Present the lines below again, exactly as they stand.

» **Version difference data**:
###

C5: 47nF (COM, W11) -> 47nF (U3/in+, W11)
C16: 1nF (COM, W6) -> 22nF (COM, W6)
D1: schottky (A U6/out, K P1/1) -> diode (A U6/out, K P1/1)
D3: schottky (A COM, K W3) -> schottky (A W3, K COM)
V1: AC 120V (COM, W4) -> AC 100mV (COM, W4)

###

» **Problem solution**:
C5: 47nF (COM, W11) -> 47nF (U3/in+, W11)
C16: 1nF (COM, W6) -> 22nF (COM, W6)
D1: schottky (A U6/out, K P1/1) -> diode (A U6/out, K P1/1)
D3: schottky (A COM, K W3) -> schottky (A W3, K COM)
V1: AC 120V (COM, W4) -> AC 100mV (COM, W4)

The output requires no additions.